• [WHAT YOU NEED TO DO] Can you print the data exactly and leave out each image?

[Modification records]

────────────────────────────────────────

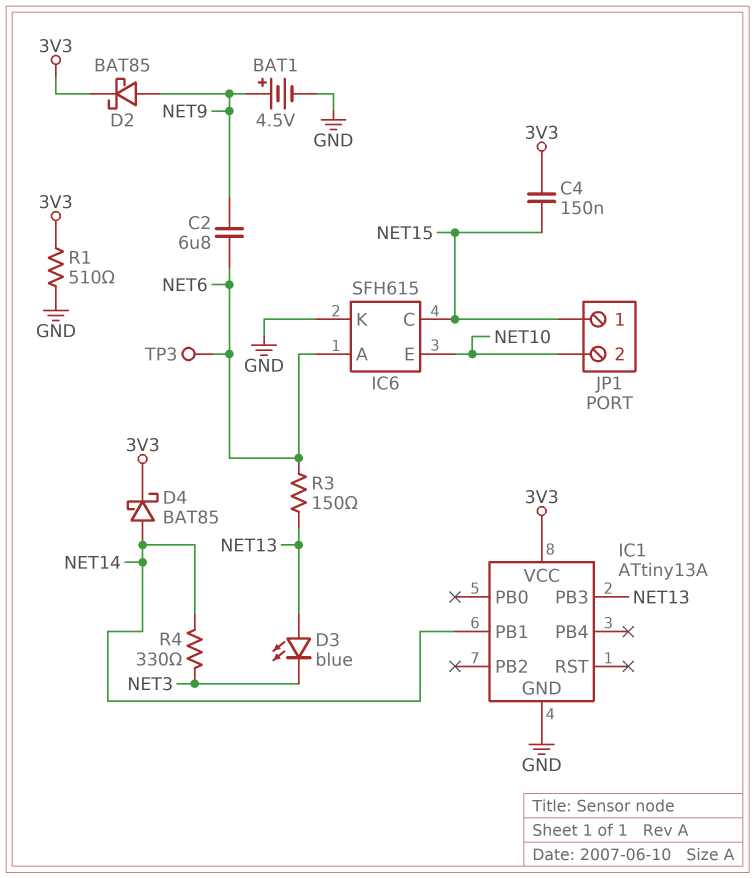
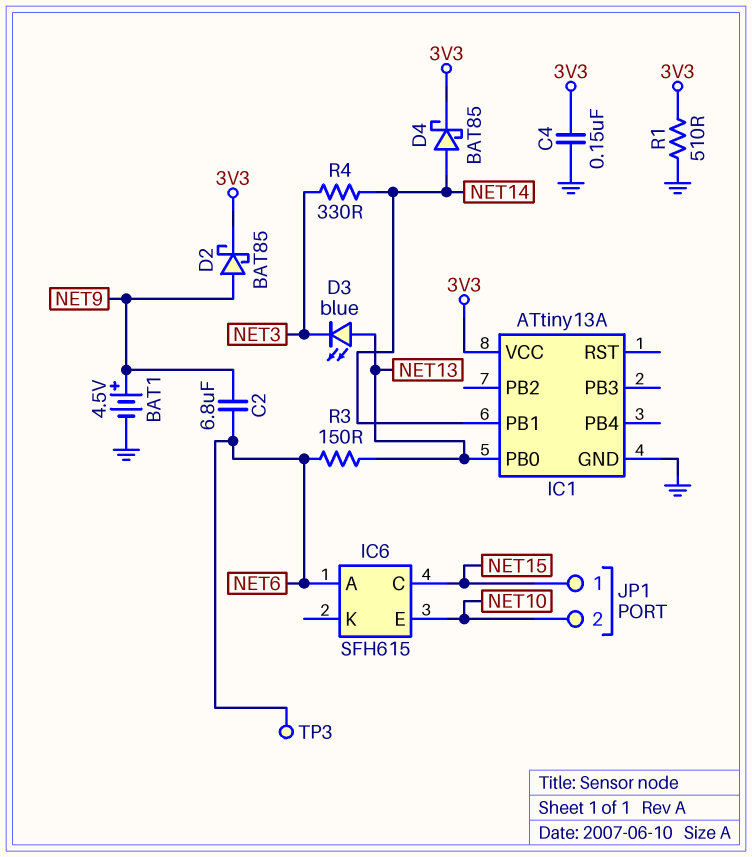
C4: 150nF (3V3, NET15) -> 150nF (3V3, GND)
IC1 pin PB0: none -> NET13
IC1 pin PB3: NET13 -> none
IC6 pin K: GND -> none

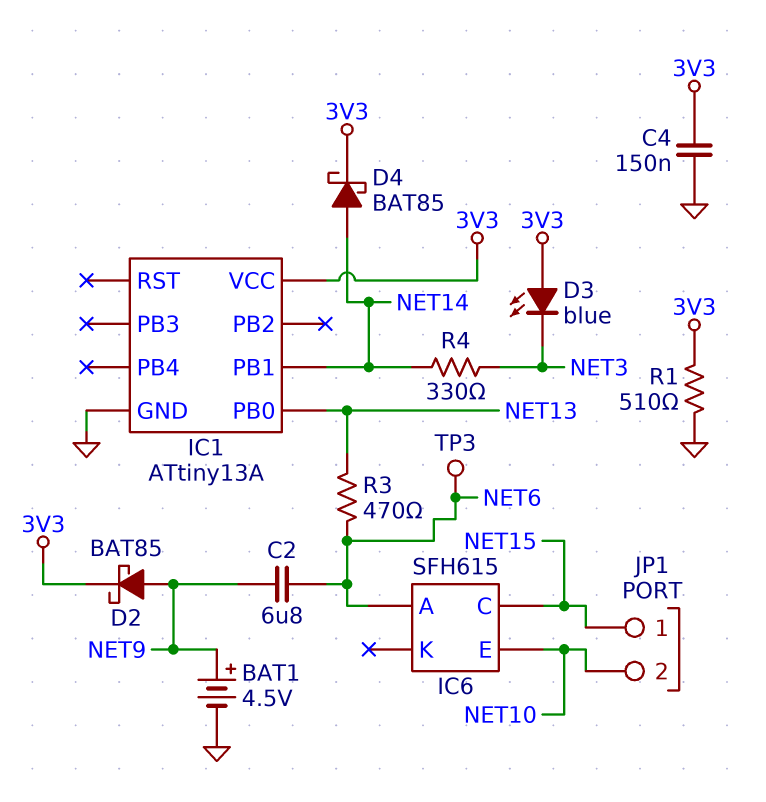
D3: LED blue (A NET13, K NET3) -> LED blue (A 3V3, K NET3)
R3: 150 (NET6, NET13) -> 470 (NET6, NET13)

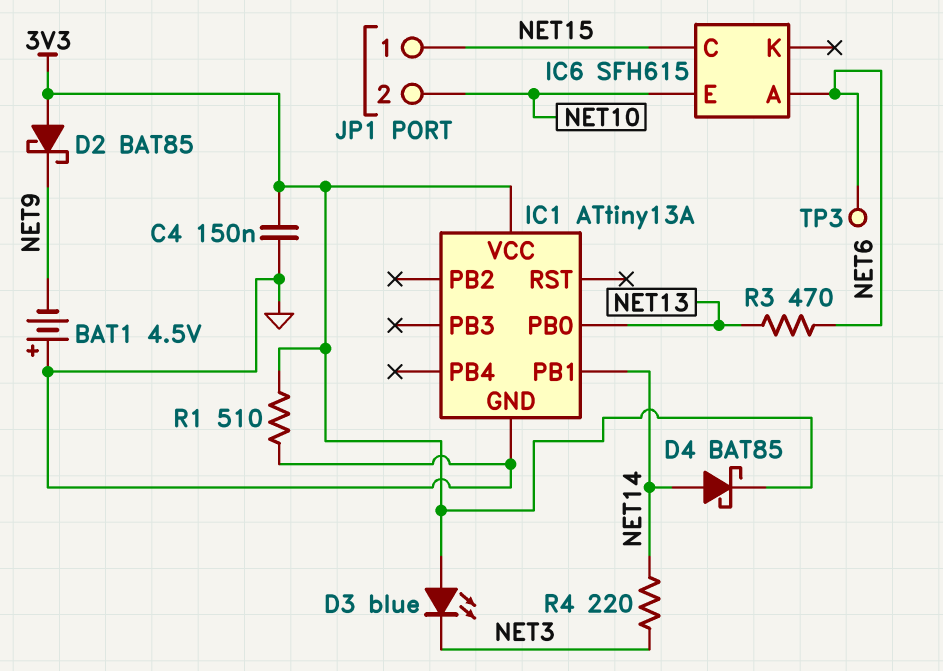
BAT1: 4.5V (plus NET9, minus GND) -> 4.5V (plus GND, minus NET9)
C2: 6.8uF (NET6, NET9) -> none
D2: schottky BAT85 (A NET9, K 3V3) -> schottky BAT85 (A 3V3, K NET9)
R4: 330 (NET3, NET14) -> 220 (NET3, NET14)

────────────────────────────────────────

• [SOLVED EXERCISE]
C4: 150nF (3V3, NET15) -> 150nF (3V3, GND)
IC1 pin PB0: none -> NET13
IC1 pin PB3: NET13 -> none
IC6 pin K: GND -> none

D3: LED blue (A NET13, K NET3) -> LED blue (A 3V3, K NET3)
R3: 150 (NET6, NET13) -> 470 (NET6, NET13)

BAT1: 4.5V (plus NET9, minus GND) -> 4.5V (plus GND, minus NET9)
C2: 6.8uF (NET6, NET9) -> none
D2: schottky BAT85 (A NET9, K 3V3) -> schottky BAT85 (A 3V3, K NET9)
R4: 330 (NET3, NET14) -> 220 (NET3, NET14)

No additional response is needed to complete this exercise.